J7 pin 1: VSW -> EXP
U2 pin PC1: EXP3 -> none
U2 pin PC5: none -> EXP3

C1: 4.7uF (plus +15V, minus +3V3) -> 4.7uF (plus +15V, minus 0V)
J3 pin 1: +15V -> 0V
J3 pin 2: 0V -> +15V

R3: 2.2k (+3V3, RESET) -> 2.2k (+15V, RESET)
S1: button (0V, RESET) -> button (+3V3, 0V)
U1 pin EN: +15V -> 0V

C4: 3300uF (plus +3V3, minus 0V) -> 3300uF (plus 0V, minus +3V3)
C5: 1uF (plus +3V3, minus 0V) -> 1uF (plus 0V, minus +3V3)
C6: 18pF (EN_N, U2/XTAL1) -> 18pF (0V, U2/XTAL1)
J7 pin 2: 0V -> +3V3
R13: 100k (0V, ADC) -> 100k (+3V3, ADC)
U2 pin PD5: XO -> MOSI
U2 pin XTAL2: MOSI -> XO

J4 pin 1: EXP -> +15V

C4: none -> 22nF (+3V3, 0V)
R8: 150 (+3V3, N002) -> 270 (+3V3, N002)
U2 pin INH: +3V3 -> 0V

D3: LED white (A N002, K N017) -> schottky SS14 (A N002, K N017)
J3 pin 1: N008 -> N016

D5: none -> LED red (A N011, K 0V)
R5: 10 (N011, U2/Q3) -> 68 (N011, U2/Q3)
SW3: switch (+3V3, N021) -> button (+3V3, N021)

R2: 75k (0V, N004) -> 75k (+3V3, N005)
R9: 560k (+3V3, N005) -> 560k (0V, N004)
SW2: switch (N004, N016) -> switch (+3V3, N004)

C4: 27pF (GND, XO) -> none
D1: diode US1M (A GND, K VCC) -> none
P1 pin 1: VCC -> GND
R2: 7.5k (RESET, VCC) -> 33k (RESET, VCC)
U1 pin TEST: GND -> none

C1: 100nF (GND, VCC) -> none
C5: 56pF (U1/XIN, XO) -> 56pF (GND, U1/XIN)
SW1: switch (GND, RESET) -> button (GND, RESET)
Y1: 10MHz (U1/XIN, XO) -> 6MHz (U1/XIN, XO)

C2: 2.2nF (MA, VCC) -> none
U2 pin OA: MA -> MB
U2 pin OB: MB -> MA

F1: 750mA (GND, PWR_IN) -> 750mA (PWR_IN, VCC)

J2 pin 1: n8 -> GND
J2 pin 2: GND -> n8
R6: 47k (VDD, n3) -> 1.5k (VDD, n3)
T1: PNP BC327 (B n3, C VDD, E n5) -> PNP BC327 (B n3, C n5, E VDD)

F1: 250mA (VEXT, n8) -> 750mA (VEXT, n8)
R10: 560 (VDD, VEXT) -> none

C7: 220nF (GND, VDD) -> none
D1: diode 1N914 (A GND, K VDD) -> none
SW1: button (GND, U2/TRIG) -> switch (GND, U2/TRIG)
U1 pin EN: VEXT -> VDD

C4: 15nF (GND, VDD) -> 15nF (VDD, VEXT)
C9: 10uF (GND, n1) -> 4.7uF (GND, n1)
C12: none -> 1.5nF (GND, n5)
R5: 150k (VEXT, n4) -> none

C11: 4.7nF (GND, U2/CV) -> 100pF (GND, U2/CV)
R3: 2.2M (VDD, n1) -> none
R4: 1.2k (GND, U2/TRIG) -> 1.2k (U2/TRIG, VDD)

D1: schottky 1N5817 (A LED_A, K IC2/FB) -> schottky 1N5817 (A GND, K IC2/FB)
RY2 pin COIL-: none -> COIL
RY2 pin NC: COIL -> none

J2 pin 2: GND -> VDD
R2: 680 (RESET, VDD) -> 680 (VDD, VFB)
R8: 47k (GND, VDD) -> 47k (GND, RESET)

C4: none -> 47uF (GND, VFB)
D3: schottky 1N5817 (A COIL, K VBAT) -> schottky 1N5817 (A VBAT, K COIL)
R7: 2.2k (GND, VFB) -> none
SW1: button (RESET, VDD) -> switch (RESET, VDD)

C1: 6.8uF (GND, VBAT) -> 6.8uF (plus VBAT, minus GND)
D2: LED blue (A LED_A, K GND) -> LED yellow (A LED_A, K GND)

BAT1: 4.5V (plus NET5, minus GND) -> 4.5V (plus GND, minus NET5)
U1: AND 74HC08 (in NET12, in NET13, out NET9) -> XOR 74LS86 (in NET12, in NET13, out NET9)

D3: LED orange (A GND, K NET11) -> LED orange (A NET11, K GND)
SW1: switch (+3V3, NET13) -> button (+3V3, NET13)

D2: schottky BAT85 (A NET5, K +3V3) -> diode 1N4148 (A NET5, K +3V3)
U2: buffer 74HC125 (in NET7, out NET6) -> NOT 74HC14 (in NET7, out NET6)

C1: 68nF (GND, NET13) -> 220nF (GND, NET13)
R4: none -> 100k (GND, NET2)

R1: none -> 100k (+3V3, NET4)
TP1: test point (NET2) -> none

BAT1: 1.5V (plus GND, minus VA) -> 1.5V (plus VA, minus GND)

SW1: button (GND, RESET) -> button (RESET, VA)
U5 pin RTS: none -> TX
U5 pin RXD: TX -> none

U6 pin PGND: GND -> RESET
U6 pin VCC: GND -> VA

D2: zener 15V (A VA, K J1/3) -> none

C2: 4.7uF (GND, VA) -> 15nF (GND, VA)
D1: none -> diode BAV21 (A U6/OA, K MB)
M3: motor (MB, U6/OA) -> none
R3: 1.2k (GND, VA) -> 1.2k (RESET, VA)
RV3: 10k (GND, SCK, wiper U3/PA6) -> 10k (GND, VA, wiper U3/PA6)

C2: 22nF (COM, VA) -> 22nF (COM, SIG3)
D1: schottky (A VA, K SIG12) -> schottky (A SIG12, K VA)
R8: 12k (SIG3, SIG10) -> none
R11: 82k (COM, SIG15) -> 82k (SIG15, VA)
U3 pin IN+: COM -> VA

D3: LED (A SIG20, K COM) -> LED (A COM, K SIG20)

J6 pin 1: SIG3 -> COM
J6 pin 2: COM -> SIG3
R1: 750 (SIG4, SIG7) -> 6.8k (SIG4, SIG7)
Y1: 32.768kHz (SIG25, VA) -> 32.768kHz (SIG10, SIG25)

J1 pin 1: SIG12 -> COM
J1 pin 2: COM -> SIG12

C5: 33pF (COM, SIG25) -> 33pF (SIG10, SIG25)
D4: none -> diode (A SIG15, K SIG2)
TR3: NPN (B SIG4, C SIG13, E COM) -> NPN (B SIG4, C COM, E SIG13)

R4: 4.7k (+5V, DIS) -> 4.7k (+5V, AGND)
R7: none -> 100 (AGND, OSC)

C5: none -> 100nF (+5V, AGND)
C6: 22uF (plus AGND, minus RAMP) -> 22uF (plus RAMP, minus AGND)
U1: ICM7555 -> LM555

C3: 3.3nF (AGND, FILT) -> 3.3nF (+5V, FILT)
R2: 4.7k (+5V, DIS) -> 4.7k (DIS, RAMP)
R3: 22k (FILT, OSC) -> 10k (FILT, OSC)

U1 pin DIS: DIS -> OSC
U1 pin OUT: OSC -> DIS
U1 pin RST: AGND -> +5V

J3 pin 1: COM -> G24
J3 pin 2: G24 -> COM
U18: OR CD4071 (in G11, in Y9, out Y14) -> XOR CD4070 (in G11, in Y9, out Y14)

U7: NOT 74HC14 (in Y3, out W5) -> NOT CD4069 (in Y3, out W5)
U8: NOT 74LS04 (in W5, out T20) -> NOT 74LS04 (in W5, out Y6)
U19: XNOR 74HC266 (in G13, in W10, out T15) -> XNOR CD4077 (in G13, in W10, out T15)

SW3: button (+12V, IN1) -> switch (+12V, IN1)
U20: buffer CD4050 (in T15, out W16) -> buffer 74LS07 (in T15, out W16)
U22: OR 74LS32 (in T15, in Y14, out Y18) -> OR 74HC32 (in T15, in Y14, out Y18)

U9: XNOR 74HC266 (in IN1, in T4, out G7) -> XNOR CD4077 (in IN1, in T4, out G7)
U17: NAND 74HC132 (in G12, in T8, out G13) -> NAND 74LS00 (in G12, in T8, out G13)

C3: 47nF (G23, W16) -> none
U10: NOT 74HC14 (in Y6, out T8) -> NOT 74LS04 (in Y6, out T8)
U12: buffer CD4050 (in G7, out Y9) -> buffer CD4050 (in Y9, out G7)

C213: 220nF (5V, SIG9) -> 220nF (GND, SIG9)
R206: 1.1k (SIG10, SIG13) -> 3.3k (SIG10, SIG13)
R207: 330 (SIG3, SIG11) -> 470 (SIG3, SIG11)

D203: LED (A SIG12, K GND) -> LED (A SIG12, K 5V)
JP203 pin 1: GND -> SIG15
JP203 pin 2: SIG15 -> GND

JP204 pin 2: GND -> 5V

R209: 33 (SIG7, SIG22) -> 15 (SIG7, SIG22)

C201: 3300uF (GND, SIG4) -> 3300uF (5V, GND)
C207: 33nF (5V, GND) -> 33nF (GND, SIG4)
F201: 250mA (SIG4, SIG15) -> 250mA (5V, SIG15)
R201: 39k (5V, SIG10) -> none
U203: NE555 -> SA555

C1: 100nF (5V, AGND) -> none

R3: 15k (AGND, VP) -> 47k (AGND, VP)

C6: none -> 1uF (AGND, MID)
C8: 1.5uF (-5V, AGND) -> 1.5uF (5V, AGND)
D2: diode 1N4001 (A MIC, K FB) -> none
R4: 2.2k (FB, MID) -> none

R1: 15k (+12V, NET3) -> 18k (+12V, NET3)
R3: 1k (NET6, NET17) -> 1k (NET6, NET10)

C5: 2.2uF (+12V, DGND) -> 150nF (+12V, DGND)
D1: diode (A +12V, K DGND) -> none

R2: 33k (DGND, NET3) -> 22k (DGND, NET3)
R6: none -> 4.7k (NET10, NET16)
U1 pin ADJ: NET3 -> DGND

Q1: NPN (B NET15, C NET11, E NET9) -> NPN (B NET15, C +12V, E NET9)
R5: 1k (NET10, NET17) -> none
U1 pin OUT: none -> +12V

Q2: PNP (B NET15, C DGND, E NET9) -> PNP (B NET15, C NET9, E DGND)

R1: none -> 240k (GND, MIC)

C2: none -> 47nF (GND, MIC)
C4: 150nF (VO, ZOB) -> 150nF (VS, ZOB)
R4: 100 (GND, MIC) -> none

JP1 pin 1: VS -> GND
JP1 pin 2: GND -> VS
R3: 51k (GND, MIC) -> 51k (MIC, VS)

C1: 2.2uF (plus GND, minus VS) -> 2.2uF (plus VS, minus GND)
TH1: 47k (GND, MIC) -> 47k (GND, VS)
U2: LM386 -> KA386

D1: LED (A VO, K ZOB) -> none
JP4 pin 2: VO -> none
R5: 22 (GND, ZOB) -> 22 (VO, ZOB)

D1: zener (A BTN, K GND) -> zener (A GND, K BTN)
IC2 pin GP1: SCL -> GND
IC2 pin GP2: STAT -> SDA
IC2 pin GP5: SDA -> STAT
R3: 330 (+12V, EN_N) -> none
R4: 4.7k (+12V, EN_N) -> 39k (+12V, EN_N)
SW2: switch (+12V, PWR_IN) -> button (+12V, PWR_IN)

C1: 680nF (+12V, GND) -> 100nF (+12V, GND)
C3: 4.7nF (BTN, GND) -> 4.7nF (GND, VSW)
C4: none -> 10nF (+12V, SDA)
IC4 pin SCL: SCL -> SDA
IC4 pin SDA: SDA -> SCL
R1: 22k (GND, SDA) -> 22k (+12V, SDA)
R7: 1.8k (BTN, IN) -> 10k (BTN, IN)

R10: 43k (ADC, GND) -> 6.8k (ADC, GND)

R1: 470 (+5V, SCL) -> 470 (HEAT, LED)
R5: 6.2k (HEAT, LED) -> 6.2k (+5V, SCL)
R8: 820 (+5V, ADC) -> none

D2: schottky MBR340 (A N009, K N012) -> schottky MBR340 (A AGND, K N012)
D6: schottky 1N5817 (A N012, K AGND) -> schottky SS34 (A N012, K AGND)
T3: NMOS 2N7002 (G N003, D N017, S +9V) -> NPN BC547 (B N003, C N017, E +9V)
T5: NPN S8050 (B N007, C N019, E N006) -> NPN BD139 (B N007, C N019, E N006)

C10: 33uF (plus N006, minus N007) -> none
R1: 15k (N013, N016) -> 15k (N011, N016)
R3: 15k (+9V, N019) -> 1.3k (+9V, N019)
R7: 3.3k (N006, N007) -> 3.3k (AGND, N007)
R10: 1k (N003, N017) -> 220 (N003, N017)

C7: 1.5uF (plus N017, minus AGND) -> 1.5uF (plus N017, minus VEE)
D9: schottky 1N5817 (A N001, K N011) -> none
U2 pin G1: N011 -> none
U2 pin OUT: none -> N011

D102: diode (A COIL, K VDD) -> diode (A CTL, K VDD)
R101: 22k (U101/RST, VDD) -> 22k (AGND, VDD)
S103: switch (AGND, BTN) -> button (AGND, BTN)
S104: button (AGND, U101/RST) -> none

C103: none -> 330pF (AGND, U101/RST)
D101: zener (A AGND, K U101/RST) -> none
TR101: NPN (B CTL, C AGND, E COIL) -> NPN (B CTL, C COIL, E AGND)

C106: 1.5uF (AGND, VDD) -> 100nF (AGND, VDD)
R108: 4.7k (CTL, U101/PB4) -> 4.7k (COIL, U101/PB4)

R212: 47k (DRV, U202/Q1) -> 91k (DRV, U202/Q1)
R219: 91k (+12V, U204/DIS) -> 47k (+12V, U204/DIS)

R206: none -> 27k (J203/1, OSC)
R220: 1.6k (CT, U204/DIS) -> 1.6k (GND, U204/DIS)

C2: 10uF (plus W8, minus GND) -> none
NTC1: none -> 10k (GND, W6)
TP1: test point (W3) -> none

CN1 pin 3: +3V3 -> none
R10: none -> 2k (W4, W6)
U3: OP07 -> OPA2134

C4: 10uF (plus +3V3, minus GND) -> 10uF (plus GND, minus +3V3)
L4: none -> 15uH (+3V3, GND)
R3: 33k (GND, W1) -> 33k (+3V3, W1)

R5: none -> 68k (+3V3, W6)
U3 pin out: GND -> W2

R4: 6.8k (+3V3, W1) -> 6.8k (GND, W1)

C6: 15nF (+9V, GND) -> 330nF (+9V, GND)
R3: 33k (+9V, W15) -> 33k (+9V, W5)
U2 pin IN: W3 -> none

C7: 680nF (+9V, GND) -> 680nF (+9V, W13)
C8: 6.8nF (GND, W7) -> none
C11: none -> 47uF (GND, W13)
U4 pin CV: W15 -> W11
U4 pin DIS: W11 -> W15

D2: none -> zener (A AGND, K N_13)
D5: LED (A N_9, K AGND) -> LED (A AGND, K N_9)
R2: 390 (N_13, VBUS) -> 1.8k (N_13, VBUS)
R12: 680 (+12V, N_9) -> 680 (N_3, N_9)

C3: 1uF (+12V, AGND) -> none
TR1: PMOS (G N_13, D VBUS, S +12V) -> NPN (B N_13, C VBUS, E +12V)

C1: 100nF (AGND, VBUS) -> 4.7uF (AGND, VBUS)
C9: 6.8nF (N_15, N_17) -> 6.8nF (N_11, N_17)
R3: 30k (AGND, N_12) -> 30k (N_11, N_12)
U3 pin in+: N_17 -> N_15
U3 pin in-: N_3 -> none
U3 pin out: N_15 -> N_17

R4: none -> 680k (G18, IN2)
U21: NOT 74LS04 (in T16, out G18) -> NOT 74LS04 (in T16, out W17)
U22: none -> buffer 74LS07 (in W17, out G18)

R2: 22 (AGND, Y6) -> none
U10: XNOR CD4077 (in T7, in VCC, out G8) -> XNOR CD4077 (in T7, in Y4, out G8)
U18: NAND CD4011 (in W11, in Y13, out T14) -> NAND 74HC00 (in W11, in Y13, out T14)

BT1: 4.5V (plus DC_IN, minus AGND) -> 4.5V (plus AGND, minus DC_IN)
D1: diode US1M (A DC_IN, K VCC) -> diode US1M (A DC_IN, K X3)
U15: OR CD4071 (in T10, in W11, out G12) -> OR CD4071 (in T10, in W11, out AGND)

———

**Your assignment**
Transcribe, word for word, the data above from its first line through the line with "J2 pin 2: GND -> n8", and include nothing else.

**Expected answer**
J7 pin 1: VSW -> EXP
U2 pin PC1: EXP3 -> none
U2 pin PC5: none -> EXP3

C1: 4.7uF (plus +15V, minus +3V3) -> 4.7uF (plus +15V, minus 0V)
J3 pin 1: +15V -> 0V
J3 pin 2: 0V -> +15V

R3: 2.2k (+3V3, RESET) -> 2.2k (+15V, RESET)
S1: button (0V, RESET) -> button (+3V3, 0V)
U1 pin EN: +15V -> 0V

C4: 3300uF (plus +3V3, minus 0V) -> 3300uF (plus 0V, minus +3V3)
C5: 1uF (plus +3V3, minus 0V) -> 1uF (plus 0V, minus +3V3)
C6: 18pF (EN_N, U2/XTAL1) -> 18pF (0V, U2/XTAL1)
J7 pin 2: 0V -> +3V3
R13: 100k (0V, ADC) -> 100k (+3V3, ADC)
U2 pin PD5: XO -> MOSI
U2 pin XTAL2: MOSI -> XO

J4 pin 1: EXP -> +15V

C4: none -> 22nF (+3V3, 0V)
R8: 150 (+3V3, N002) -> 270 (+3V3, N002)
U2 pin INH: +3V3 -> 0V

D3: LED white (A N002, K N017) -> schottky SS14 (A N002, K N017)
J3 pin 1: N008 -> N016

D5: none -> LED red (A N011, K 0V)
R5: 10 (N011, U2/Q3) -> 68 (N011, U2/Q3)
SW3: switch (+3V3, N021) -> button (+3V3, N021)

R2: 75k (0V, N004) -> 75k (+3V3, N005)
R9: 560k (+3V3, N005) -> 560k (0V, N004)
SW2: switch (N004, N016) -> switch (+3V3, N004)

C4: 27pF (GND, XO) -> none
D1: diode US1M (A GND, K VCC) -> none
P1 pin 1: VCC -> GND
R2: 7.5k (RESET, VCC) -> 33k (RESET, VCC)
U1 pin TEST: GND -> none

C1: 100nF (GND, VCC) -> none
C5: 56pF (U1/XIN, XO) -> 56pF (GND, U1/XIN)
SW1: switch (GND, RESET) -> button (GND, RESET)
Y1: 10MHz (U1/XIN, XO) -> 6MHz (U1/XIN, XO)

C2: 2.2nF (MA, VCC) -> none
U2 pin OA: MA -> MB
U2 pin OB: MB -> MA

F1: 750mA (GND, PWR_IN) -> 750mA (PWR_IN, VCC)

J2 pin 1: n8 -> GND
J2 pin 2: GND -> n8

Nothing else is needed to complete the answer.